Among the entries below, find every line that contains the string "screwdriver", then copy it.
Segment Open
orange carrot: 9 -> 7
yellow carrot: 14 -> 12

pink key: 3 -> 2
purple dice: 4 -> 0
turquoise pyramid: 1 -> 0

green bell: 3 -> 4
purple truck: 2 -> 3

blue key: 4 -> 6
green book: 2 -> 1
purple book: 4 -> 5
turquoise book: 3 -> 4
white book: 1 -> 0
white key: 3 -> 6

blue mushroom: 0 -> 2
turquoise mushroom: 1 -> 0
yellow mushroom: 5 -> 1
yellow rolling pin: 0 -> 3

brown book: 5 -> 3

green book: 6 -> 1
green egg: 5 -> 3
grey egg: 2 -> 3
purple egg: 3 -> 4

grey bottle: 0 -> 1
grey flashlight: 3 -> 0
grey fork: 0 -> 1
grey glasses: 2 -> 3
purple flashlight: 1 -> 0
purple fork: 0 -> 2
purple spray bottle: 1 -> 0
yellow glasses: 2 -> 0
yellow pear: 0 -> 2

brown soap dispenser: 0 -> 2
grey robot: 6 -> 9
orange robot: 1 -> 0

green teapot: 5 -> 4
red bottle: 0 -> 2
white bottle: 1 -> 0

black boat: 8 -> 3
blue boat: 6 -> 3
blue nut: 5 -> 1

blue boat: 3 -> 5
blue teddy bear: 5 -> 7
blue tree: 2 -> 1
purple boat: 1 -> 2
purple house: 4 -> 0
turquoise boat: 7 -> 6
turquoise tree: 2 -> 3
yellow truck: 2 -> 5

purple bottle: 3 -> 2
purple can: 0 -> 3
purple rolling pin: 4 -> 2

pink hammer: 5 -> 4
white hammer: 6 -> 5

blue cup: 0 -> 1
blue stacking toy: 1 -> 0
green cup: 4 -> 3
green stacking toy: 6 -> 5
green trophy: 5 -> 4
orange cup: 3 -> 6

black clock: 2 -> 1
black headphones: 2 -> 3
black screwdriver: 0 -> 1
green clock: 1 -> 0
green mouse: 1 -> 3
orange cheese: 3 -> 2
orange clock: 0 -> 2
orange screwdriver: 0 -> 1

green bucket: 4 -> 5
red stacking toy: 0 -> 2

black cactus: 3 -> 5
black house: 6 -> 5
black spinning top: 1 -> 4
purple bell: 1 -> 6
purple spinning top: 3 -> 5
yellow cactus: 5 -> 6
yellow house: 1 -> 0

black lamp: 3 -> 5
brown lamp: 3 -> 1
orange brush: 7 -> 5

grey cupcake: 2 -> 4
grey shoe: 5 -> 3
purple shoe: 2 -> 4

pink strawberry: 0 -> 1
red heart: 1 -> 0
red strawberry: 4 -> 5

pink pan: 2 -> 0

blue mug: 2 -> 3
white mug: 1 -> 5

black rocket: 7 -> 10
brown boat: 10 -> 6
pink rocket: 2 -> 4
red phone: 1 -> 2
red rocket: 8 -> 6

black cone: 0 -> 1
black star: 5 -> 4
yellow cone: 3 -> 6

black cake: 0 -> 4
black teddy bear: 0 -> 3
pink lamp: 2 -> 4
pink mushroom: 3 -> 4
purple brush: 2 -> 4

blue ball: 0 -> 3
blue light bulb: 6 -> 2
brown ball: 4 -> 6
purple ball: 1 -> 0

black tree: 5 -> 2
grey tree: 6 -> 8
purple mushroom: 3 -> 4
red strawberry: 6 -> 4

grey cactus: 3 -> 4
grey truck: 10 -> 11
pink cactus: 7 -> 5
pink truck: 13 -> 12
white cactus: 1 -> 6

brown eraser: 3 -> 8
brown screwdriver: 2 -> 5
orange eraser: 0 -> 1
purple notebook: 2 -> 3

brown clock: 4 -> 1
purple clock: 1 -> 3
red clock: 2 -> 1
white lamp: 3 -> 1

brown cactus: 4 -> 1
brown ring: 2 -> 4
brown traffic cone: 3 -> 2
Segment Closed
ANSWER TO THIS EXERCISE:
black screwdriver: 0 -> 1
orange screwdriver: 0 -> 1
brown screwdriver: 2 -> 5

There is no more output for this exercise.